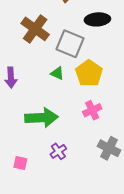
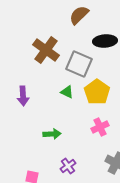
green arrow: (41, 118) -> (52, 134), size x0.6

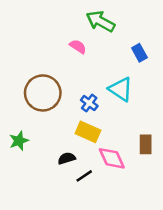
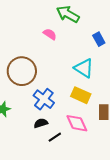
blue cross: (89, 103) -> (44, 99), moved, size x1.5
yellow rectangle: (88, 132) -> (81, 95), moved

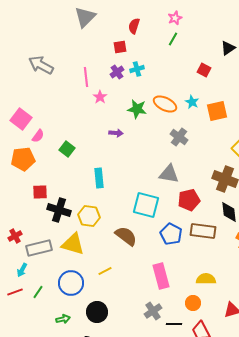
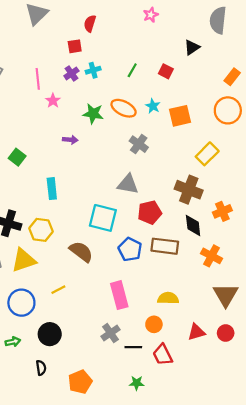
pink star: (175, 18) -> (151, 15), moved
green line: (173, 39) -> (132, 70), moved
yellow triangle: (73, 244) -> (24, 260), turned -35

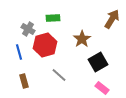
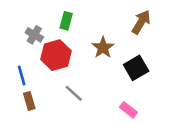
green rectangle: (53, 18) -> (66, 21), turned -72
blue line: (19, 52) -> (22, 76), moved
black square: (98, 62) -> (136, 68), moved

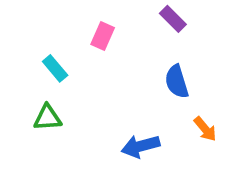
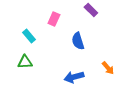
blue semicircle: (177, 82) -> (78, 41), moved

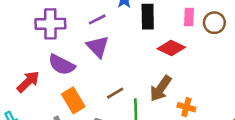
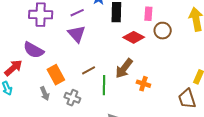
brown circle: (214, 23) -> (163, 31), moved
purple semicircle: (62, 65) -> (34, 50), moved
red arrow: (28, 82) -> (13, 68), moved

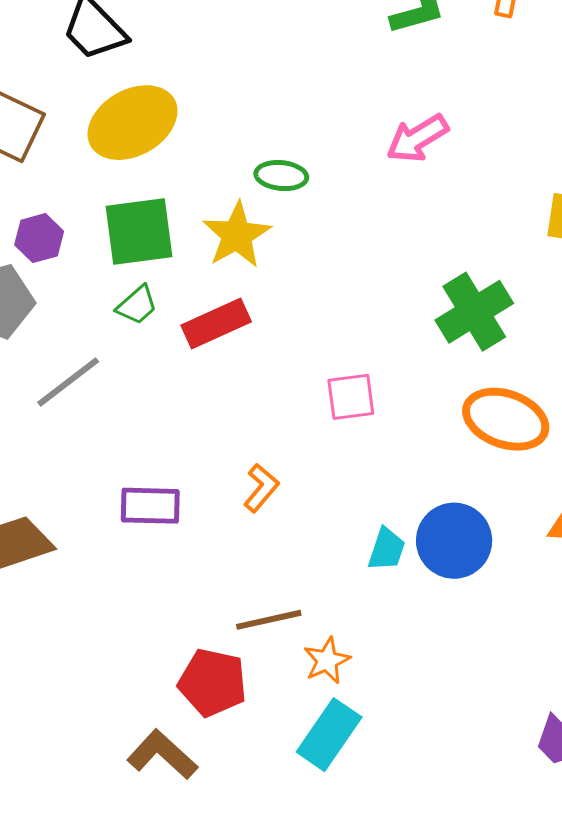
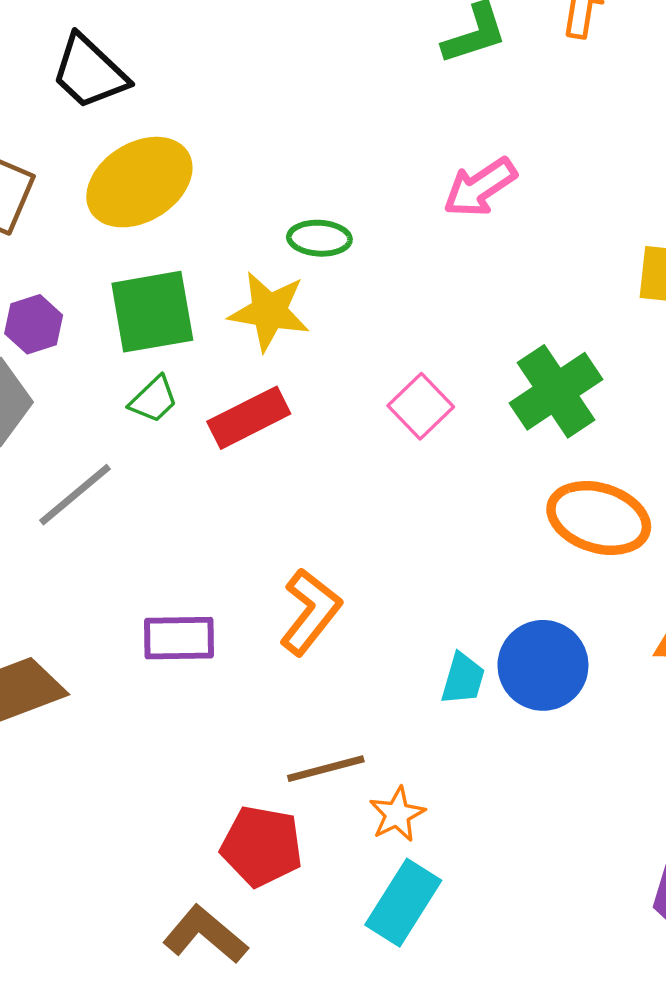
yellow star: (237, 235) -> (269, 311), turned -30
pink square: (351, 397) -> (421, 406), moved, turned -34
orange L-shape: (261, 488) -> (310, 612), size x1.5

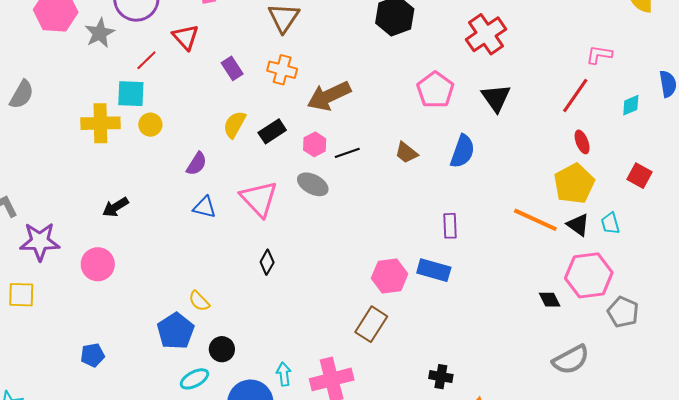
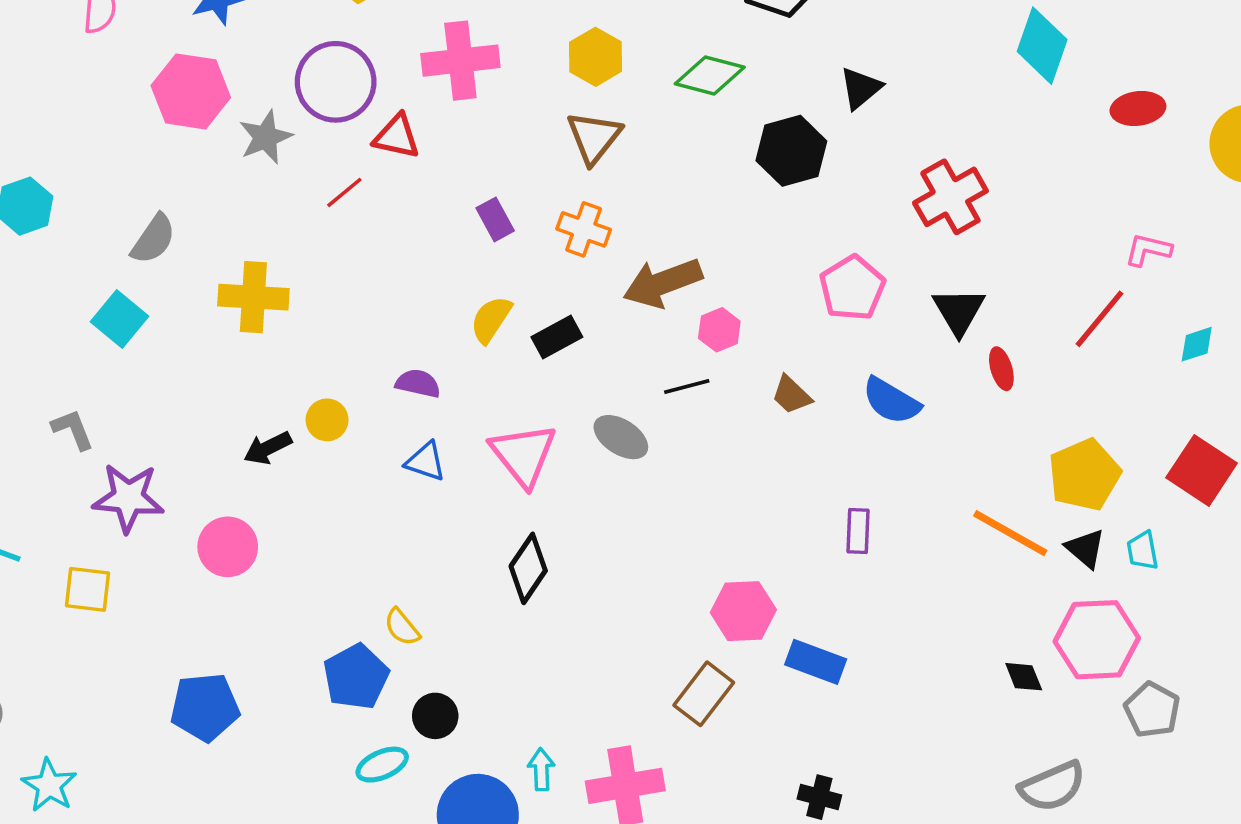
red triangle: (186, 37) -> (397, 137), moved, turned -40
gray semicircle: (22, 94) -> (153, 239), moved
cyan square: (131, 94) -> (120, 319), moved, turned 32
yellow circle: (150, 125) -> (327, 420), moved
red ellipse: (582, 142) -> (1001, 369), moved
pink hexagon: (315, 144) -> (719, 330), moved
blue semicircle: (462, 151) -> (891, 401), turned 96
purple semicircle: (197, 164) -> (418, 383), turned -115
red square: (640, 176) -> (1202, 470), size x1.5
black diamond: (267, 262) -> (528, 568), size x1.5
blue rectangle: (434, 270) -> (816, 662), moved
blue pentagon: (92, 355) -> (205, 707), size x1.6

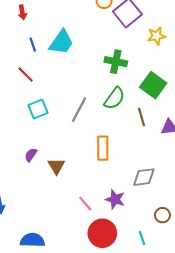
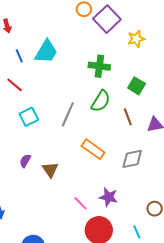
green square: (153, 85) -> (137, 86), size x0.7
orange rectangle: (103, 148) -> (93, 149), turned -50
gray diamond: (144, 177) -> (132, 159), moved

# [Your instructions]
Print nothing except the lines above from the one containing "pink square: (351, 397)" down to the one containing "blue rectangle: (434, 270)", both included, exactly as written and free of pictures.

# [Reply]
pink square: (351, 397) -> (421, 406), moved, turned -34
orange L-shape: (261, 488) -> (310, 612), size x1.5

red triangle: (186, 37) -> (397, 137), moved, turned -40
gray semicircle: (22, 94) -> (153, 239), moved
cyan square: (131, 94) -> (120, 319), moved, turned 32
yellow circle: (150, 125) -> (327, 420), moved
red ellipse: (582, 142) -> (1001, 369), moved
pink hexagon: (315, 144) -> (719, 330), moved
blue semicircle: (462, 151) -> (891, 401), turned 96
purple semicircle: (197, 164) -> (418, 383), turned -115
red square: (640, 176) -> (1202, 470), size x1.5
black diamond: (267, 262) -> (528, 568), size x1.5
blue rectangle: (434, 270) -> (816, 662), moved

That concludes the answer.